### Provided entries
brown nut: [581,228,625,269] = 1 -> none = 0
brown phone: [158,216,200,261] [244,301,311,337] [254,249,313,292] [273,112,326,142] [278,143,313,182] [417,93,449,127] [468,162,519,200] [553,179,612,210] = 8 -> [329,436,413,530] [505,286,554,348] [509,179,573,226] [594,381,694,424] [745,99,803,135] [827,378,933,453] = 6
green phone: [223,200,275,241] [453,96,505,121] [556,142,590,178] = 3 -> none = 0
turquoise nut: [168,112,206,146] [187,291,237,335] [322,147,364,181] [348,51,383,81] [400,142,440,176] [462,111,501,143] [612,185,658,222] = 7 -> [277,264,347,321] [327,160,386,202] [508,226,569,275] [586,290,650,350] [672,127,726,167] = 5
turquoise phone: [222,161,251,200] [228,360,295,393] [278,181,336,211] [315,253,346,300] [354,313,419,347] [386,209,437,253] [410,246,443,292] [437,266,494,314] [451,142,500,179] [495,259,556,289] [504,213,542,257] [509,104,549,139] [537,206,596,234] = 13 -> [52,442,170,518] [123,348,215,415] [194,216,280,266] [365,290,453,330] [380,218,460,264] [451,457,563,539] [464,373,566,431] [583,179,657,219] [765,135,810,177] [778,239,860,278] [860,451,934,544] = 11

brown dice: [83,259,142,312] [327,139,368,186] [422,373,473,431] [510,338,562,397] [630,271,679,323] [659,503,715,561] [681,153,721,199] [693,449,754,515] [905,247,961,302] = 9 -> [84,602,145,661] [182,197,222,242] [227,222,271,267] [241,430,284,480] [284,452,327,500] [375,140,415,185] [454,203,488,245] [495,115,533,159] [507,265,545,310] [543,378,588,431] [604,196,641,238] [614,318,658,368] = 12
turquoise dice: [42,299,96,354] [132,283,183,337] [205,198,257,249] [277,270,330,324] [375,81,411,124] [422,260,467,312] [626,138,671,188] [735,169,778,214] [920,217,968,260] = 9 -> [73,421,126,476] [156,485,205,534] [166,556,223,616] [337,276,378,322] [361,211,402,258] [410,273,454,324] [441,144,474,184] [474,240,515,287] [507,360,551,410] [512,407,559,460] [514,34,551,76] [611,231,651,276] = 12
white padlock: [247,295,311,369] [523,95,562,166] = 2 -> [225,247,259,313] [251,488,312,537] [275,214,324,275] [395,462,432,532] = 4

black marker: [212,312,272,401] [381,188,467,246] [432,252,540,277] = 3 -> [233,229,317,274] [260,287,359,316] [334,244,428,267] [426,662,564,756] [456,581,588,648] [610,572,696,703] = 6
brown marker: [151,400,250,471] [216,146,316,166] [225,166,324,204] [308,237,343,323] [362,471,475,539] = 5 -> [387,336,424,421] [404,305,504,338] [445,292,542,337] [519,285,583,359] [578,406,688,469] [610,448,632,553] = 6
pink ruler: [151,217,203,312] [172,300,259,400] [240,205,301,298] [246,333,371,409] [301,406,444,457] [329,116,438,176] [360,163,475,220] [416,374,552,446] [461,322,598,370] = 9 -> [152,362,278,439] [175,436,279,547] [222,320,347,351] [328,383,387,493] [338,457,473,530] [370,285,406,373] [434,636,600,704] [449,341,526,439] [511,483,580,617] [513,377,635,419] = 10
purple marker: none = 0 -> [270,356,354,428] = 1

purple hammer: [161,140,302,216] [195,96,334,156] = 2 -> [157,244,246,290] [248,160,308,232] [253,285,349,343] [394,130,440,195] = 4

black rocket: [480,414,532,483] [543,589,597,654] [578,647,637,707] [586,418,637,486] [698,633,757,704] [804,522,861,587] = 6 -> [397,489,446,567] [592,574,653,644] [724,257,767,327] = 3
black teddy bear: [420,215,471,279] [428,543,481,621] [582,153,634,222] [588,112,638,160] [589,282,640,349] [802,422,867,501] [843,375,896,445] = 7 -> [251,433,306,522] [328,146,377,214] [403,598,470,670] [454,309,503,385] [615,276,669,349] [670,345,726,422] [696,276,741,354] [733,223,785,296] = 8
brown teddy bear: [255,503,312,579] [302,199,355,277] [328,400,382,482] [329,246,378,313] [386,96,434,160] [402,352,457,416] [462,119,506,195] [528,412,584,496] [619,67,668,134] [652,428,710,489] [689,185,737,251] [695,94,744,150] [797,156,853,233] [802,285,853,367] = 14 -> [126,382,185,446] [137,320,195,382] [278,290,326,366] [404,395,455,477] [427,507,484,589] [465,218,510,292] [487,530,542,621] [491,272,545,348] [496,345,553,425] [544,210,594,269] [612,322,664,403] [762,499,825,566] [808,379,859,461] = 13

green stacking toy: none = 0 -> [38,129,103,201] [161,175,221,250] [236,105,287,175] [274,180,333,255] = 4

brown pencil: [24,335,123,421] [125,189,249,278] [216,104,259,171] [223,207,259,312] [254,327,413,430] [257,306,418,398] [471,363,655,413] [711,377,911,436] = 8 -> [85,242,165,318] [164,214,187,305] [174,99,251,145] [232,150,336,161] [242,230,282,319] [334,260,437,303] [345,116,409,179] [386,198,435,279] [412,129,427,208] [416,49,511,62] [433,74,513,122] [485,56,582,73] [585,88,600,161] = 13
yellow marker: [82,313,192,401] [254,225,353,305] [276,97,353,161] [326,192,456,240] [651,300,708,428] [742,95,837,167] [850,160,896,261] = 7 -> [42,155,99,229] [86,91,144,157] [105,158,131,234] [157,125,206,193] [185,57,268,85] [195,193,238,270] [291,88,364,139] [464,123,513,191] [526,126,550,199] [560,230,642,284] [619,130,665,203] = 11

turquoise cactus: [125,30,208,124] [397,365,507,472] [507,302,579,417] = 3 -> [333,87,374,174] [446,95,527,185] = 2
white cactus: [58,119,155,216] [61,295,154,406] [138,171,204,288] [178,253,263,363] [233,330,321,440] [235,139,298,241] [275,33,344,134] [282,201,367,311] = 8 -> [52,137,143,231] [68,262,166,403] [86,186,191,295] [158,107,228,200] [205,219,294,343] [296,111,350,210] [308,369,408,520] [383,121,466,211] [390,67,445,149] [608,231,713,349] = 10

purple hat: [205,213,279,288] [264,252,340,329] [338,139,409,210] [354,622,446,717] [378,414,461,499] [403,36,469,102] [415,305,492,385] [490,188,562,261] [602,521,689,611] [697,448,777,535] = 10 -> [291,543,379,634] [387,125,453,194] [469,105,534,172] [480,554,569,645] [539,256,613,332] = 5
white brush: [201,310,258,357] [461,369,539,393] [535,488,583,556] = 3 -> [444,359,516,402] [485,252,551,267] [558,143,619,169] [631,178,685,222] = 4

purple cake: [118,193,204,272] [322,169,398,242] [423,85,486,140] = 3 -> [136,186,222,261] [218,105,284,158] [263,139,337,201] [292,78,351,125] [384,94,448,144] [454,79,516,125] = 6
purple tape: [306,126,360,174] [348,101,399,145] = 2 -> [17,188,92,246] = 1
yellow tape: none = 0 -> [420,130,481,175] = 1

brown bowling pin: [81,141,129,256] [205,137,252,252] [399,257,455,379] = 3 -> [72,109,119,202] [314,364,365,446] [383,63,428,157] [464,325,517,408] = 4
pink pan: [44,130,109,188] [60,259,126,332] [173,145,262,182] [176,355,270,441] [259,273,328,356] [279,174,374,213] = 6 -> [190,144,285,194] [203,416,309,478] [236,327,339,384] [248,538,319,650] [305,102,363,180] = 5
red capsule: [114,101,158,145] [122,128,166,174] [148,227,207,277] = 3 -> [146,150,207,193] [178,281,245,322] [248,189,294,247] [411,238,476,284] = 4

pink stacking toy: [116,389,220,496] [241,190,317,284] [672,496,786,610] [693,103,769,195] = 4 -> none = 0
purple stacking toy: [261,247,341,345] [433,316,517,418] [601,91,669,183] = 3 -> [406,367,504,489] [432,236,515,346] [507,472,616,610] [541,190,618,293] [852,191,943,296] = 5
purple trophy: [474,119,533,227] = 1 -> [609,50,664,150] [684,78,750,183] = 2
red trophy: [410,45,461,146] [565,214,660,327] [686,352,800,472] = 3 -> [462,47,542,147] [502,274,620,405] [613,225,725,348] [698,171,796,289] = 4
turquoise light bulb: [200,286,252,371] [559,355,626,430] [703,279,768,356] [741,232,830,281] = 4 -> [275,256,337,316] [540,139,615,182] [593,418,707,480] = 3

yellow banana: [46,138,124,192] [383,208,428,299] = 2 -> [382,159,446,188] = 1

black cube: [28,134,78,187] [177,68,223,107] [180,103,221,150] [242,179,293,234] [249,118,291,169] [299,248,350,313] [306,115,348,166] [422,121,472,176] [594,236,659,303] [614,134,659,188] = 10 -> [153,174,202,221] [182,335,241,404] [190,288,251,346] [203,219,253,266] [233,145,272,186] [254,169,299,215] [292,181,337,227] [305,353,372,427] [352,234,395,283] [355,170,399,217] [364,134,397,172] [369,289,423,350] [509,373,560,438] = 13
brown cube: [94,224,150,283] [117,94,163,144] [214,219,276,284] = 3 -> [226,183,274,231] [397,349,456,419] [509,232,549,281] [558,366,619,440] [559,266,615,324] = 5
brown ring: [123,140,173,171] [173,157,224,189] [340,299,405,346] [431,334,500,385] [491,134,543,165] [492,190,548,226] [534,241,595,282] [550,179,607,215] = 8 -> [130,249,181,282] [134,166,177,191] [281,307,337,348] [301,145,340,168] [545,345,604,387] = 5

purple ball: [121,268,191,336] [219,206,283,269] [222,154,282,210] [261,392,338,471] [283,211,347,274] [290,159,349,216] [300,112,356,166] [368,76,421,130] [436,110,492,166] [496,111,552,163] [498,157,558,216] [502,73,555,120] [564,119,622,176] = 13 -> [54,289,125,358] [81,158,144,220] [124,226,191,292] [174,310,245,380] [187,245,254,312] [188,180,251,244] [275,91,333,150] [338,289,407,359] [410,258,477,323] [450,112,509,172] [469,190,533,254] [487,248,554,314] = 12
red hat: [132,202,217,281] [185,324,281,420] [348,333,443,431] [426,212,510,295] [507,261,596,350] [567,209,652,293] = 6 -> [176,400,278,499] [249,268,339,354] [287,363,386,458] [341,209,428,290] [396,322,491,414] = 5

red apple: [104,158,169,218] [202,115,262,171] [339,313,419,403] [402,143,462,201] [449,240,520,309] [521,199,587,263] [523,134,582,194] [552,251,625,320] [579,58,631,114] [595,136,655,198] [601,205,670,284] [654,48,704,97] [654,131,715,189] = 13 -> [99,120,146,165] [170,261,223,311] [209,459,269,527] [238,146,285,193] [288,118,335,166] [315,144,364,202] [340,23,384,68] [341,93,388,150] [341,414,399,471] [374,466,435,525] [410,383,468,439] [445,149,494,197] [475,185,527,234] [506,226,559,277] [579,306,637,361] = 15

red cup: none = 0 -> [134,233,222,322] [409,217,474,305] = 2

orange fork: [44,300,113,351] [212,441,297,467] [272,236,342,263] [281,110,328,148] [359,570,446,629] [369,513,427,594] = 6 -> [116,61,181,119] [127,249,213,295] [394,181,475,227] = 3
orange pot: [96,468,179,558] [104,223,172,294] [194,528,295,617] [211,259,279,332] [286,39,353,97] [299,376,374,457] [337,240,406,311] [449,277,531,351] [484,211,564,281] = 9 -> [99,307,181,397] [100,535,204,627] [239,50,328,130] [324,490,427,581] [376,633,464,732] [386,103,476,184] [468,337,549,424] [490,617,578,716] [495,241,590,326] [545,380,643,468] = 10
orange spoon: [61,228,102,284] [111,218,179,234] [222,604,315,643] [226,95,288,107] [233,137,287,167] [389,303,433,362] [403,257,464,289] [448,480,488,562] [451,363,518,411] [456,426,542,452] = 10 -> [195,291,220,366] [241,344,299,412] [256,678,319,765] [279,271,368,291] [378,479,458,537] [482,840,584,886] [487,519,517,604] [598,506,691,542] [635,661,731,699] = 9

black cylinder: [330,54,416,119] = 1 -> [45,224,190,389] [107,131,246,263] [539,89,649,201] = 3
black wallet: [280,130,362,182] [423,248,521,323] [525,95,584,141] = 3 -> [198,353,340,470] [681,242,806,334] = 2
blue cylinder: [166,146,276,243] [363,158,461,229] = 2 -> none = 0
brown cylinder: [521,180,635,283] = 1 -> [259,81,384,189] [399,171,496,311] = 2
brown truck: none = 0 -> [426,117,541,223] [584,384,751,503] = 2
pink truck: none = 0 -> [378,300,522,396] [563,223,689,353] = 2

### Work instructions
Within the entries above, report how many lines include "tape", and keep the answer to the number.

### Worked solution
2